[Dataset items]
——

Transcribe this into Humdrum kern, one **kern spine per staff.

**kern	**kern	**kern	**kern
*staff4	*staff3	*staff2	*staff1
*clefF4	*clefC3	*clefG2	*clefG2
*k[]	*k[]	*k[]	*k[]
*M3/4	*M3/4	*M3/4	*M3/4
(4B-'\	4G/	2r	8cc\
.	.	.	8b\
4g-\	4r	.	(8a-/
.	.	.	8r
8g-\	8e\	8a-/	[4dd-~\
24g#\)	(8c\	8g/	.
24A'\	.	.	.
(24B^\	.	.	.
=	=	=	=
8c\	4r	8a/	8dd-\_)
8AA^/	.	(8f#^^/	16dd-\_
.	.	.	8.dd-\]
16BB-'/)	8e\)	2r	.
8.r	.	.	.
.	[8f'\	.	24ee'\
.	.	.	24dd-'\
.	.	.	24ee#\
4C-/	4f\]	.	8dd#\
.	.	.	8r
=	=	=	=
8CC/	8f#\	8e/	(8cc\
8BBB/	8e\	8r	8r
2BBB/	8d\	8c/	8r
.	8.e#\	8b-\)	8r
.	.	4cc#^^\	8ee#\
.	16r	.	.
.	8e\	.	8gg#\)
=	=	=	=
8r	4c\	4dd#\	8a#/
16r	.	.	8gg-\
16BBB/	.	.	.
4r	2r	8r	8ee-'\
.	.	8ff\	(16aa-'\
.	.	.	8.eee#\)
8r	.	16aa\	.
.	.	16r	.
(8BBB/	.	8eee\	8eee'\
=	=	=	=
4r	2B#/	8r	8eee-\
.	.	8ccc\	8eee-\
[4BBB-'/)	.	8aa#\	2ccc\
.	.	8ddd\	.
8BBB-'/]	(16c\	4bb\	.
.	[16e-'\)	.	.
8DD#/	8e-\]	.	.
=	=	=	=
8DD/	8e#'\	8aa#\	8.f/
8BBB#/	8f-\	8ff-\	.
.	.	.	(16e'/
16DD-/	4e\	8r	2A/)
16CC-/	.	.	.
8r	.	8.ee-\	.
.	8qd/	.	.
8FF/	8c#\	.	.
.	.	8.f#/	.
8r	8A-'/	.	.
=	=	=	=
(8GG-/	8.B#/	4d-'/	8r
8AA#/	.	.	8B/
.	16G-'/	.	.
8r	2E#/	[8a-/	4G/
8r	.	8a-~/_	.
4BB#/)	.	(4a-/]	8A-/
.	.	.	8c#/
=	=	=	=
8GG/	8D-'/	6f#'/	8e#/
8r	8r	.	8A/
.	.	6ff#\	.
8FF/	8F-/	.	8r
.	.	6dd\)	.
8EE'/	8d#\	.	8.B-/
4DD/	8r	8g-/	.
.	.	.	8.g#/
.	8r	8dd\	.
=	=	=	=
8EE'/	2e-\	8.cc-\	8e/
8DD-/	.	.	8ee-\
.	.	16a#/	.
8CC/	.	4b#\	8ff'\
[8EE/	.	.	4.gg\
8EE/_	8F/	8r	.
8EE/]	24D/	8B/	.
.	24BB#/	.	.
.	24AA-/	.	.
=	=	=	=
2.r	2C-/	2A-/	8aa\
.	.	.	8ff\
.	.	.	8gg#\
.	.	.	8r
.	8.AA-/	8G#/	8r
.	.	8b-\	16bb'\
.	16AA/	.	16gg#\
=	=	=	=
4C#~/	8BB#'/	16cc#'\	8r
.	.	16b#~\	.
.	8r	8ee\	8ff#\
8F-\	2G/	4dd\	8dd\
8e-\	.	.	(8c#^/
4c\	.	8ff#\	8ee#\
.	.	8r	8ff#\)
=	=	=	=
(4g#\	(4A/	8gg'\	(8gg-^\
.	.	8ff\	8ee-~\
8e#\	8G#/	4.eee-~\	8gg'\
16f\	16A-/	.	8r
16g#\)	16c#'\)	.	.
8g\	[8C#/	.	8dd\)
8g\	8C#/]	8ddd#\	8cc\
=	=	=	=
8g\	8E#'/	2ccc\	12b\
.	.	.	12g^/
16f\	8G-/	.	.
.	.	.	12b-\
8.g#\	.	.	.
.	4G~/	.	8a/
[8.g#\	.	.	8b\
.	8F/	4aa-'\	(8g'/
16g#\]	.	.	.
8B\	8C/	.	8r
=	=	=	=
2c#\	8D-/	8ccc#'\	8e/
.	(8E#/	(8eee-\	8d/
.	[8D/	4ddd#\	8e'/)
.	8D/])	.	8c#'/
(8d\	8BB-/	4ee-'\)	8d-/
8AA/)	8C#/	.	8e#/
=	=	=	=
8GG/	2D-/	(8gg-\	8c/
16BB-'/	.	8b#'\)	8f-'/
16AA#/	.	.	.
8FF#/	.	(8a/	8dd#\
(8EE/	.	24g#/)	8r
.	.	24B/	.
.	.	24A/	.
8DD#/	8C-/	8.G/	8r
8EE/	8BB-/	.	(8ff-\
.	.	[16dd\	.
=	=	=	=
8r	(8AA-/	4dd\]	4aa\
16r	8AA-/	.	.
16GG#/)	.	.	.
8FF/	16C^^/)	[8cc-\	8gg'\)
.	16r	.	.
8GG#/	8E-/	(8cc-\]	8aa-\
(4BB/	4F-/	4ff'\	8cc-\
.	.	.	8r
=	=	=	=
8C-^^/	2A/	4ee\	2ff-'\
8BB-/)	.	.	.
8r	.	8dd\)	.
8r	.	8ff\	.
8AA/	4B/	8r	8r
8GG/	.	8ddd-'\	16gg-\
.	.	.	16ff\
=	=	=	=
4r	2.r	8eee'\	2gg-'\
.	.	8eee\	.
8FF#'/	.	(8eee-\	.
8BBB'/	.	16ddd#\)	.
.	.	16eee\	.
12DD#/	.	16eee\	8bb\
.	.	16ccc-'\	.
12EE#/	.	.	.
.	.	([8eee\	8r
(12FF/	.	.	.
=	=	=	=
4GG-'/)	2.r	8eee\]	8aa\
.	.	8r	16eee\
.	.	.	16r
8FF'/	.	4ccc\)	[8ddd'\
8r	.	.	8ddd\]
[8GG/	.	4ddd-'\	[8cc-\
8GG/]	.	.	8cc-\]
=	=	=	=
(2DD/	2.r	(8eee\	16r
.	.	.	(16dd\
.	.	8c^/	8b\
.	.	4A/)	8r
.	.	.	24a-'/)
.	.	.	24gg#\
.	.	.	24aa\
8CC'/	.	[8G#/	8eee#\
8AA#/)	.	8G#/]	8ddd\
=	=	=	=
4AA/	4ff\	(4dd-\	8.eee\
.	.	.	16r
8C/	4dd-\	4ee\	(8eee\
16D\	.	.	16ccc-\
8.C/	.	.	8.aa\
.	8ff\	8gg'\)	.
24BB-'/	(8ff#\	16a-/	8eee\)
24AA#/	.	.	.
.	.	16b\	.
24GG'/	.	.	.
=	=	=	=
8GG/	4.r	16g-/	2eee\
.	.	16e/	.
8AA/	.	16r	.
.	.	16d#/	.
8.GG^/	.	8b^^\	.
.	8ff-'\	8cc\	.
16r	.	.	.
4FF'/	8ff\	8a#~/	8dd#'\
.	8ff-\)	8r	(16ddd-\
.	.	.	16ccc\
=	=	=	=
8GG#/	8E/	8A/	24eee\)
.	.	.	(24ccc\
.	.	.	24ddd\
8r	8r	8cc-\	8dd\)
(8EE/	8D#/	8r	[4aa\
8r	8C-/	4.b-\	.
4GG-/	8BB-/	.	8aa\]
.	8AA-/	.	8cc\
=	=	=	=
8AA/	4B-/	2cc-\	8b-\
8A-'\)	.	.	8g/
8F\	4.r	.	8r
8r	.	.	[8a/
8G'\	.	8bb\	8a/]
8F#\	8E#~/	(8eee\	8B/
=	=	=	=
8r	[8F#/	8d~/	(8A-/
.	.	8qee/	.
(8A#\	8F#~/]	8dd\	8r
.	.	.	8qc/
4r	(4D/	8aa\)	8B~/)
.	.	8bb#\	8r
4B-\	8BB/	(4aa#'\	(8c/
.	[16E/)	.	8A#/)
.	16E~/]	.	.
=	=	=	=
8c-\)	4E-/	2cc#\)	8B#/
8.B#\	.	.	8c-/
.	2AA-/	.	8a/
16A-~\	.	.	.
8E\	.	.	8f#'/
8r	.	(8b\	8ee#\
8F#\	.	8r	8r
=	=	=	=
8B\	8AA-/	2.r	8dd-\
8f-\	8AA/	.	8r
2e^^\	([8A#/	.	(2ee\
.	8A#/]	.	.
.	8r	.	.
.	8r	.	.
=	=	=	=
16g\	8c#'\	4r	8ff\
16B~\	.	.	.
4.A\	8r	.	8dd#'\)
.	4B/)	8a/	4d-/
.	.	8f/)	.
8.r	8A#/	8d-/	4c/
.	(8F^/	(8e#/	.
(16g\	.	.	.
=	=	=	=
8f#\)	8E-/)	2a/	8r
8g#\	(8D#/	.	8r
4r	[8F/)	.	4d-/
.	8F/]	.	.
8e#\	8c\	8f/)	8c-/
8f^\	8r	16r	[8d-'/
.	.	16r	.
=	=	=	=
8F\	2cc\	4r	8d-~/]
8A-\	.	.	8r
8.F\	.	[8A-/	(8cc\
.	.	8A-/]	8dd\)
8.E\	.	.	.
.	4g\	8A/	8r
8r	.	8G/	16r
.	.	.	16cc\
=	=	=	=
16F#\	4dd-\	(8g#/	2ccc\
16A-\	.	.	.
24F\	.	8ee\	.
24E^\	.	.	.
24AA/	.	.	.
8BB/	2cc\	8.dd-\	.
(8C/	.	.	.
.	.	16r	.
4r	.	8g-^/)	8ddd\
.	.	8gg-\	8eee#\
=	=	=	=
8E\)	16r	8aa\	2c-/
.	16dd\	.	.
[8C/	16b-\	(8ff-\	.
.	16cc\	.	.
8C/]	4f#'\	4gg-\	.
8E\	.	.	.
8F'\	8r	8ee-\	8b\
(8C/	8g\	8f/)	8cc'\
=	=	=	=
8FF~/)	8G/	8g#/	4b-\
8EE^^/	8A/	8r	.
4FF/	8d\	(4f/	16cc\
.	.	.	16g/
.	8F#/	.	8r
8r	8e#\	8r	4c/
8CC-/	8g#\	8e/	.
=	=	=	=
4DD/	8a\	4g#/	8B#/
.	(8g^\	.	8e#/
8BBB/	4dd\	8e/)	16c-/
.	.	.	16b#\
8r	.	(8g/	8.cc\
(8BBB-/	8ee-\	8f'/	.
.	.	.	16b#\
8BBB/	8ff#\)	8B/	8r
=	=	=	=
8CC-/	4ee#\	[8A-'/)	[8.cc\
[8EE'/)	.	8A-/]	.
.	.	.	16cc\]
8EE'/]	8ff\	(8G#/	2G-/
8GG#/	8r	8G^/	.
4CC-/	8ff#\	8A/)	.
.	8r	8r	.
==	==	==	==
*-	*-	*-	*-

——

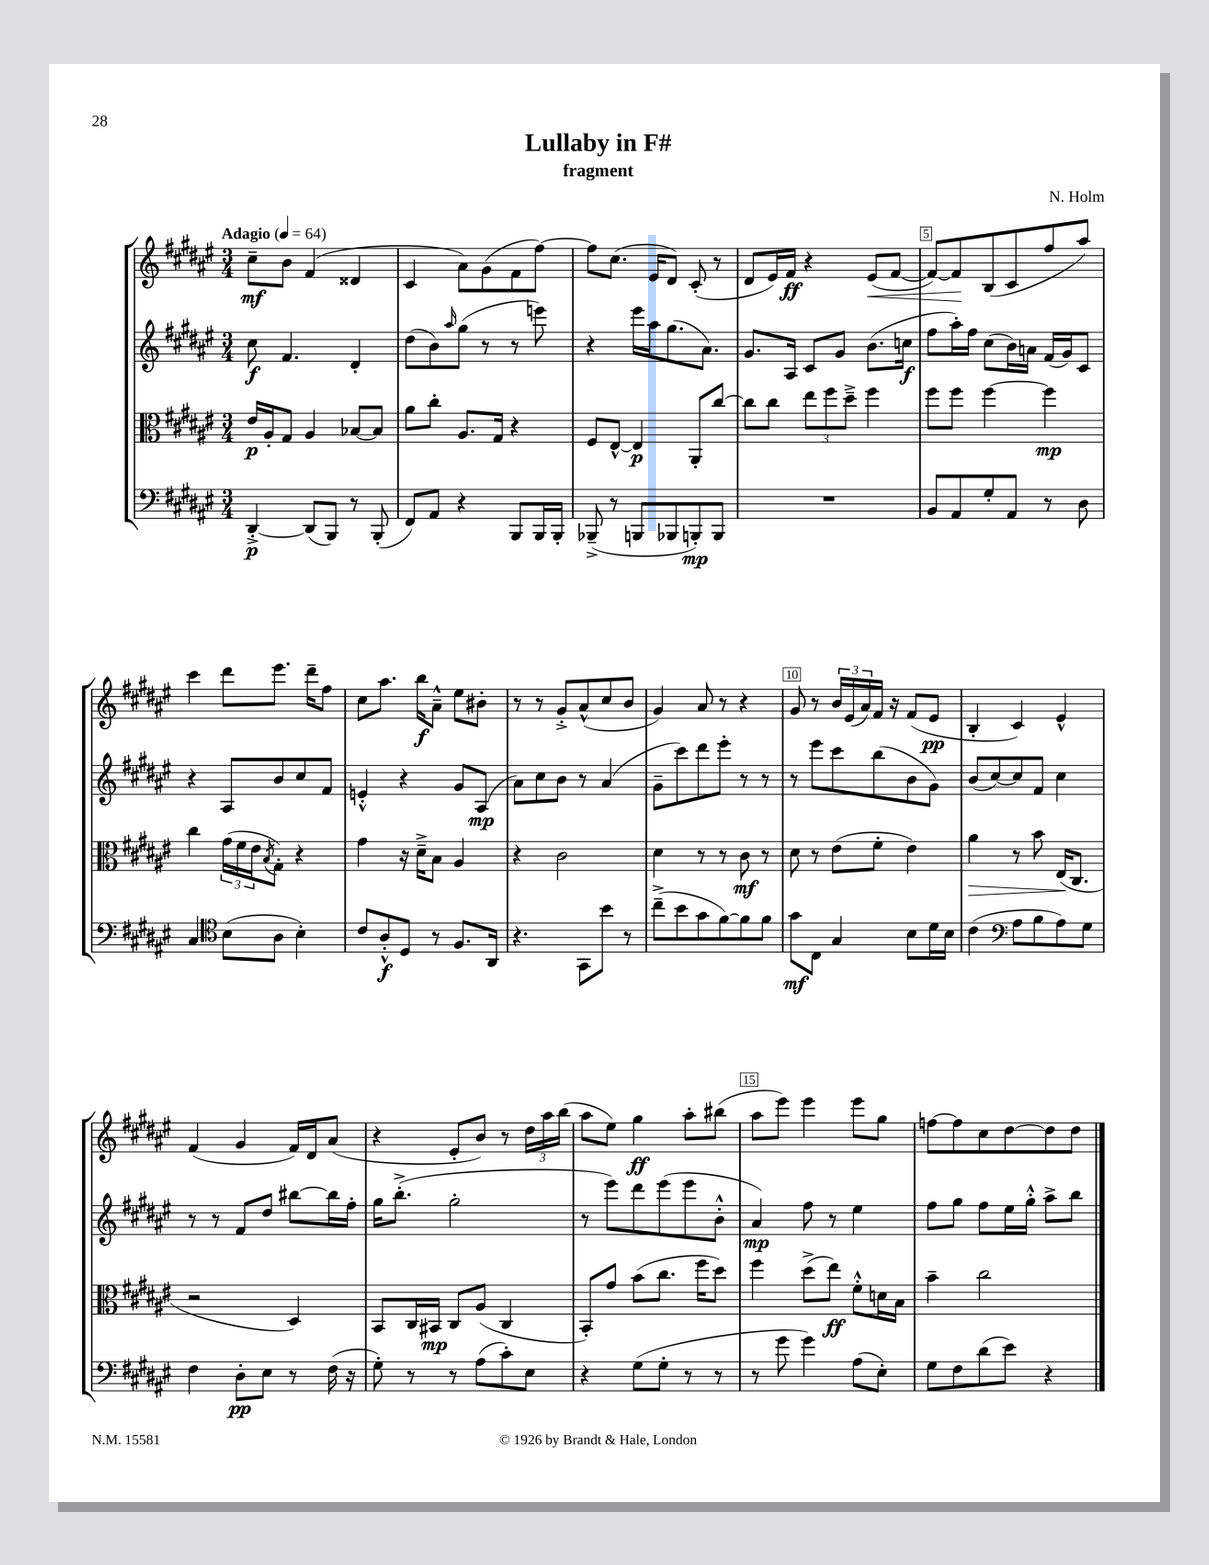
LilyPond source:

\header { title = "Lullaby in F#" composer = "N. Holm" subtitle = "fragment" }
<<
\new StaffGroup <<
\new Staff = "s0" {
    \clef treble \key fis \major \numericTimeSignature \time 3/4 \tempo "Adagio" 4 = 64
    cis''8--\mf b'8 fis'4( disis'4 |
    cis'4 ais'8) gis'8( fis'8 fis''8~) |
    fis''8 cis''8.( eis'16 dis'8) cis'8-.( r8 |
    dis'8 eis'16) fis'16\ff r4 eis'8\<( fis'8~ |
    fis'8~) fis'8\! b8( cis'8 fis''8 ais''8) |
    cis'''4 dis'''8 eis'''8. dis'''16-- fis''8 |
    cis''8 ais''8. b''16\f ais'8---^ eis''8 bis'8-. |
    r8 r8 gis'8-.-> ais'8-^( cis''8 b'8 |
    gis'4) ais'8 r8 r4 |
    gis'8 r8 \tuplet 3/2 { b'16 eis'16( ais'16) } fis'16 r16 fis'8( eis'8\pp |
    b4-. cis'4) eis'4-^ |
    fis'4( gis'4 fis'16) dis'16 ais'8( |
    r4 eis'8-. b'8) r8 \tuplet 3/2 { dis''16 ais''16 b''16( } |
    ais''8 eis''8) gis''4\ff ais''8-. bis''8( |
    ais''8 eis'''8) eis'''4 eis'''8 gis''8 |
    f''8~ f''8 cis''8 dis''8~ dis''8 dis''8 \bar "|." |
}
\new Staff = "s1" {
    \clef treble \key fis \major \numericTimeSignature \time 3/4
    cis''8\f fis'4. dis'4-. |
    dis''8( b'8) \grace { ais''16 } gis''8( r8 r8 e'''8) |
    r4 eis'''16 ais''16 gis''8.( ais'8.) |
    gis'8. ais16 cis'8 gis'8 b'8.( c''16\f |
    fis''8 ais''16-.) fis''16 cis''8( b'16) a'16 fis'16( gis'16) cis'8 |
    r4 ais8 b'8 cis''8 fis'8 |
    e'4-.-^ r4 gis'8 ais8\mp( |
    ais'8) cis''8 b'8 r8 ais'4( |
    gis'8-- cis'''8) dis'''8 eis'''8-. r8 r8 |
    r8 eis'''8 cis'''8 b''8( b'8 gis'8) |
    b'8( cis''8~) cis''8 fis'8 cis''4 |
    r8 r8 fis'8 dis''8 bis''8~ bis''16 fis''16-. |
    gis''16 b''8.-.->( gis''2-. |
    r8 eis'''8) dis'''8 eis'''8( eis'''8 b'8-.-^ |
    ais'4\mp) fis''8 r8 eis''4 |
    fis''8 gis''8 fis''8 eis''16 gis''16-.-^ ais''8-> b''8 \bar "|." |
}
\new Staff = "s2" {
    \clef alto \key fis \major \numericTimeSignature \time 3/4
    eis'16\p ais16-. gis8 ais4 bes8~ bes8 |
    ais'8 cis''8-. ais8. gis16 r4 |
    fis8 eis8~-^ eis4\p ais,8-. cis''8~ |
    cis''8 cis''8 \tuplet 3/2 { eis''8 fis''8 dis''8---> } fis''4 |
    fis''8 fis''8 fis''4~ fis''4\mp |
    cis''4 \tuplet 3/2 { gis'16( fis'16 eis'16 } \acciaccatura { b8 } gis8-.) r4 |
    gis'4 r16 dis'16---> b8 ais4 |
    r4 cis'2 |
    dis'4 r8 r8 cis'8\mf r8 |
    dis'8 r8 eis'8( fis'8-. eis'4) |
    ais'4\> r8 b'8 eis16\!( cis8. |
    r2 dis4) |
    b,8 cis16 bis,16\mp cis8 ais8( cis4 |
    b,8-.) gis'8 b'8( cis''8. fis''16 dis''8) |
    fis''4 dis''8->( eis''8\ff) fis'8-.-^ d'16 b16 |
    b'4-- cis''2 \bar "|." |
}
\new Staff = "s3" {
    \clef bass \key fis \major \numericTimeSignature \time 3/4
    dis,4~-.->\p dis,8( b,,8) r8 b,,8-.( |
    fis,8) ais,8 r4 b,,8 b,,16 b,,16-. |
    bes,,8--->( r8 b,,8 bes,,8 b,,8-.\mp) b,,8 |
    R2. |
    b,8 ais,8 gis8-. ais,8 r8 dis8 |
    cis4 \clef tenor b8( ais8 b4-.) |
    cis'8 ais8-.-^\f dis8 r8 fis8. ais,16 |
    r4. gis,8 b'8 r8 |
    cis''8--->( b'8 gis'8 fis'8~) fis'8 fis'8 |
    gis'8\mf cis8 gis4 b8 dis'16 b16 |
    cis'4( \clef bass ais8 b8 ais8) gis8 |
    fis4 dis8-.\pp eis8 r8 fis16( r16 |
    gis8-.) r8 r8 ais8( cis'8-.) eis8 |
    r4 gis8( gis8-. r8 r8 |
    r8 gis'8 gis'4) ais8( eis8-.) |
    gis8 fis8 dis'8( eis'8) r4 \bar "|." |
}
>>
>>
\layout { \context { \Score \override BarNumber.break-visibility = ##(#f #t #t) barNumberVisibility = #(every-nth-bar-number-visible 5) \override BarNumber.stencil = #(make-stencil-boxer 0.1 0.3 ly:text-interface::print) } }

——

== WHAT TO WORK ON ==
Show every line of the records that contains the string "bass", treating uppercase and lowercase as different.

== WRITTEN ANSWER ==
    \clef bass \key fis \major \numericTimeSignature \time 3/4
    cis'4( \clef bass ais8 b8 ais8) gis8 |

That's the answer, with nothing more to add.